Brief:
Your response should consist of the entire listing, transcribed exactly, with every image left out.

Dataset section:
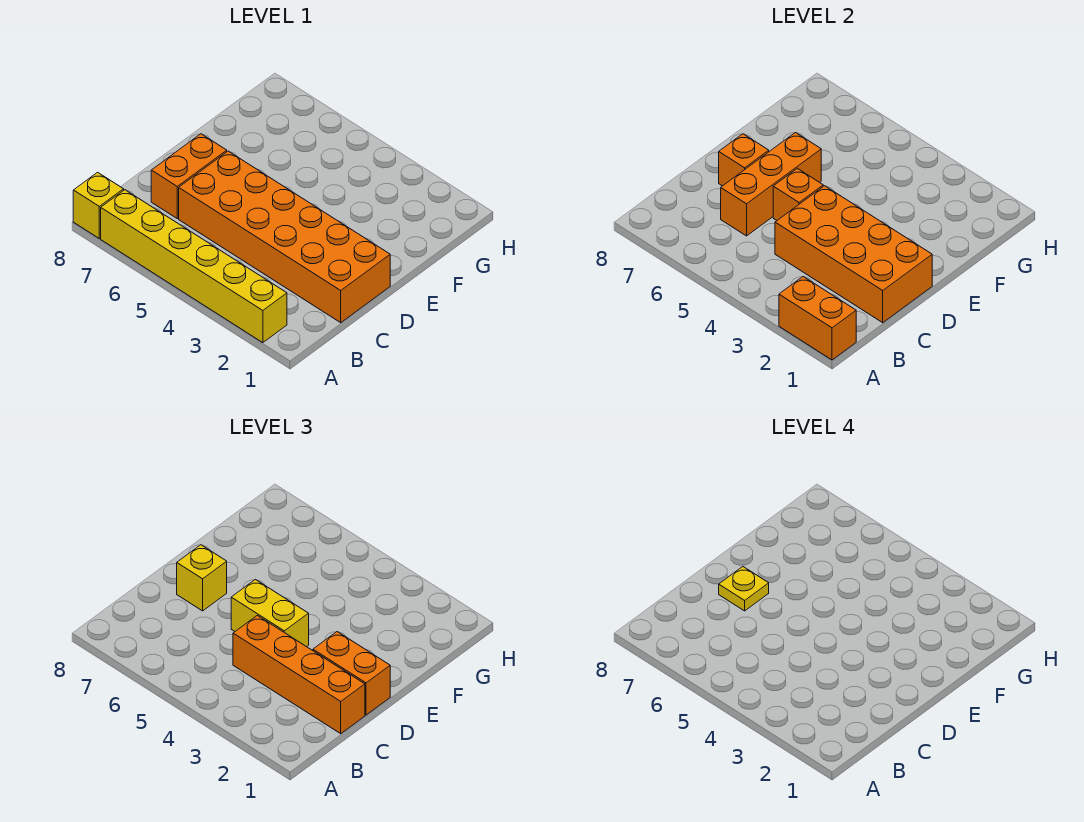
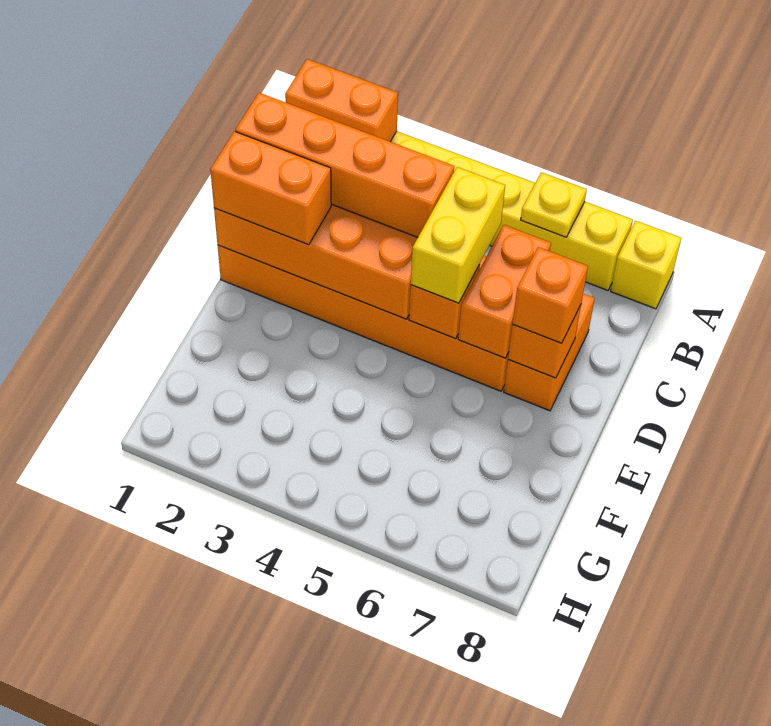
orange brick C6:E6 level 2 -> orange brick C6:D6 level 2
yellow brick D4:D5 level 3 -> yellow brick C5:D5 level 3
yellow brick D7 level 3 -> orange brick D7 level 3
yellow plate D7 level 4 -> yellow plate A6 level 2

Written answer:
orange brick C6:E6 level 2 -> orange brick C6:D6 level 2
yellow brick D4:D5 level 3 -> yellow brick C5:D5 level 3
yellow brick D7 level 3 -> orange brick D7 level 3
yellow plate D7 level 4 -> yellow plate A6 level 2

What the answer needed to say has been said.